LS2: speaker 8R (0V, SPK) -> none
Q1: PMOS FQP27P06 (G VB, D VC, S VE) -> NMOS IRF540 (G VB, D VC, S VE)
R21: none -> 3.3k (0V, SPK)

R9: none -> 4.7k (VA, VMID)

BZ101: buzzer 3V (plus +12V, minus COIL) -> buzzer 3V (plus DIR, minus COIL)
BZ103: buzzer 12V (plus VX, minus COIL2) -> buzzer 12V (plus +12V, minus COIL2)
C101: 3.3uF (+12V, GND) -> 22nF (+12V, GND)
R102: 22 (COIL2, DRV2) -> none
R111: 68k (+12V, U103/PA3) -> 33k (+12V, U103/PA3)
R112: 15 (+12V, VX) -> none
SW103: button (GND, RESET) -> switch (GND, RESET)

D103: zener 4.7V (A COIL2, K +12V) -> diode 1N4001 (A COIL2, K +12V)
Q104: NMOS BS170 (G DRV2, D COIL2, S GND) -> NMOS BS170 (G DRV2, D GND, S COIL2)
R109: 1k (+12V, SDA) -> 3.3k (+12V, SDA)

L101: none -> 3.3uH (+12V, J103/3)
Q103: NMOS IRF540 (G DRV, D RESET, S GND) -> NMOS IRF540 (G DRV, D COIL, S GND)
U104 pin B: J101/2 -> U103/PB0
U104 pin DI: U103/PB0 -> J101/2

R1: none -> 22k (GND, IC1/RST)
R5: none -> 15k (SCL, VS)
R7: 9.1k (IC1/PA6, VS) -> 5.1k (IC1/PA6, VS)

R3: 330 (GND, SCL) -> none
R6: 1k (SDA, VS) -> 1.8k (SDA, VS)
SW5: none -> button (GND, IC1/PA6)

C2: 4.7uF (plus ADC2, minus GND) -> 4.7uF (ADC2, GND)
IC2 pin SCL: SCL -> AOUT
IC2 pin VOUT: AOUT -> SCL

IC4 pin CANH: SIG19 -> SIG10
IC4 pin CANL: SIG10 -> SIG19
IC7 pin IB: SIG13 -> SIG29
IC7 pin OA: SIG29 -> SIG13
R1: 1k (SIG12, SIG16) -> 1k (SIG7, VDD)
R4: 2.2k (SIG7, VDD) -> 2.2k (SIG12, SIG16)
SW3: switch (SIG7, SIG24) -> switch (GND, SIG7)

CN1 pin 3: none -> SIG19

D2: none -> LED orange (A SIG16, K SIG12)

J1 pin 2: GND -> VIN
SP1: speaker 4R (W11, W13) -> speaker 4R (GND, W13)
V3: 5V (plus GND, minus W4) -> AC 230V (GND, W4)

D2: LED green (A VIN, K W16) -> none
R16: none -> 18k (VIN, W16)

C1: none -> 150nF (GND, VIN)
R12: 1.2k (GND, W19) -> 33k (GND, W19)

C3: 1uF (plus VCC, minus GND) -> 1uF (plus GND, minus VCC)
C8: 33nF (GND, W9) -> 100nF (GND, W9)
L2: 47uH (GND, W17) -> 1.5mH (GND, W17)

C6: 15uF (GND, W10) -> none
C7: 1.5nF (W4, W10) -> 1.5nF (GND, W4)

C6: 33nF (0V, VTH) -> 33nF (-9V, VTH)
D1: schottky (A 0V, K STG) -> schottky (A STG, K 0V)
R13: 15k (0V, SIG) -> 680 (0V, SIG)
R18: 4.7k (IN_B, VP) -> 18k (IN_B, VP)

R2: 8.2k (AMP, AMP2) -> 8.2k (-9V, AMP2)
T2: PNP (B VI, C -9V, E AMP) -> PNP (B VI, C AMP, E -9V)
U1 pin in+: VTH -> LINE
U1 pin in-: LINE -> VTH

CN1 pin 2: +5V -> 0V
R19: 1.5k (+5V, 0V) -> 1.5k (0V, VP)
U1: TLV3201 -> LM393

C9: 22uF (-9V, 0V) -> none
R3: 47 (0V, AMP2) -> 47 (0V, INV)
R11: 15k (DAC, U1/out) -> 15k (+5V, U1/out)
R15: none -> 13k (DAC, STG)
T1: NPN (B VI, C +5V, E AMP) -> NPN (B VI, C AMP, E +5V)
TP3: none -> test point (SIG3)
---------------
BRIEF:
Repeat all the material, keeping each line identical.

RESULT OF THE TASK:
LS2: speaker 8R (0V, SPK) -> none
Q1: PMOS FQP27P06 (G VB, D VC, S VE) -> NMOS IRF540 (G VB, D VC, S VE)
R21: none -> 3.3k (0V, SPK)

R9: none -> 4.7k (VA, VMID)

BZ101: buzzer 3V (plus +12V, minus COIL) -> buzzer 3V (plus DIR, minus COIL)
BZ103: buzzer 12V (plus VX, minus COIL2) -> buzzer 12V (plus +12V, minus COIL2)
C101: 3.3uF (+12V, GND) -> 22nF (+12V, GND)
R102: 22 (COIL2, DRV2) -> none
R111: 68k (+12V, U103/PA3) -> 33k (+12V, U103/PA3)
R112: 15 (+12V, VX) -> none
SW103: button (GND, RESET) -> switch (GND, RESET)

D103: zener 4.7V (A COIL2, K +12V) -> diode 1N4001 (A COIL2, K +12V)
Q104: NMOS BS170 (G DRV2, D COIL2, S GND) -> NMOS BS170 (G DRV2, D GND, S COIL2)
R109: 1k (+12V, SDA) -> 3.3k (+12V, SDA)

L101: none -> 3.3uH (+12V, J103/3)
Q103: NMOS IRF540 (G DRV, D RESET, S GND) -> NMOS IRF540 (G DRV, D COIL, S GND)
U104 pin B: J101/2 -> U103/PB0
U104 pin DI: U103/PB0 -> J101/2

R1: none -> 22k (GND, IC1/RST)
R5: none -> 15k (SCL, VS)
R7: 9.1k (IC1/PA6, VS) -> 5.1k (IC1/PA6, VS)

R3: 330 (GND, SCL) -> none
R6: 1k (SDA, VS) -> 1.8k (SDA, VS)
SW5: none -> button (GND, IC1/PA6)

C2: 4.7uF (plus ADC2, minus GND) -> 4.7uF (ADC2, GND)
IC2 pin SCL: SCL -> AOUT
IC2 pin VOUT: AOUT -> SCL

IC4 pin CANH: SIG19 -> SIG10
IC4 pin CANL: SIG10 -> SIG19
IC7 pin IB: SIG13 -> SIG29
IC7 pin OA: SIG29 -> SIG13
R1: 1k (SIG12, SIG16) -> 1k (SIG7, VDD)
R4: 2.2k (SIG7, VDD) -> 2.2k (SIG12, SIG16)
SW3: switch (SIG7, SIG24) -> switch (GND, SIG7)

CN1 pin 3: none -> SIG19

D2: none -> LED orange (A SIG16, K SIG12)

J1 pin 2: GND -> VIN
SP1: speaker 4R (W11, W13) -> speaker 4R (GND, W13)
V3: 5V (plus GND, minus W4) -> AC 230V (GND, W4)

D2: LED green (A VIN, K W16) -> none
R16: none -> 18k (VIN, W16)

C1: none -> 150nF (GND, VIN)
R12: 1.2k (GND, W19) -> 33k (GND, W19)

C3: 1uF (plus VCC, minus GND) -> 1uF (plus GND, minus VCC)
C8: 33nF (GND, W9) -> 100nF (GND, W9)
L2: 47uH (GND, W17) -> 1.5mH (GND, W17)

C6: 15uF (GND, W10) -> none
C7: 1.5nF (W4, W10) -> 1.5nF (GND, W4)

C6: 33nF (0V, VTH) -> 33nF (-9V, VTH)
D1: schottky (A 0V, K STG) -> schottky (A STG, K 0V)
R13: 15k (0V, SIG) -> 680 (0V, SIG)
R18: 4.7k (IN_B, VP) -> 18k (IN_B, VP)

R2: 8.2k (AMP, AMP2) -> 8.2k (-9V, AMP2)
T2: PNP (B VI, C -9V, E AMP) -> PNP (B VI, C AMP, E -9V)
U1 pin in+: VTH -> LINE
U1 pin in-: LINE -> VTH

CN1 pin 2: +5V -> 0V
R19: 1.5k (+5V, 0V) -> 1.5k (0V, VP)
U1: TLV3201 -> LM393

C9: 22uF (-9V, 0V) -> none
R3: 47 (0V, AMP2) -> 47 (0V, INV)
R11: 15k (DAC, U1/out) -> 15k (+5V, U1/out)
R15: none -> 13k (DAC, STG)
T1: NPN (B VI, C +5V, E AMP) -> NPN (B VI, C AMP, E +5V)
TP3: none -> test point (SIG3)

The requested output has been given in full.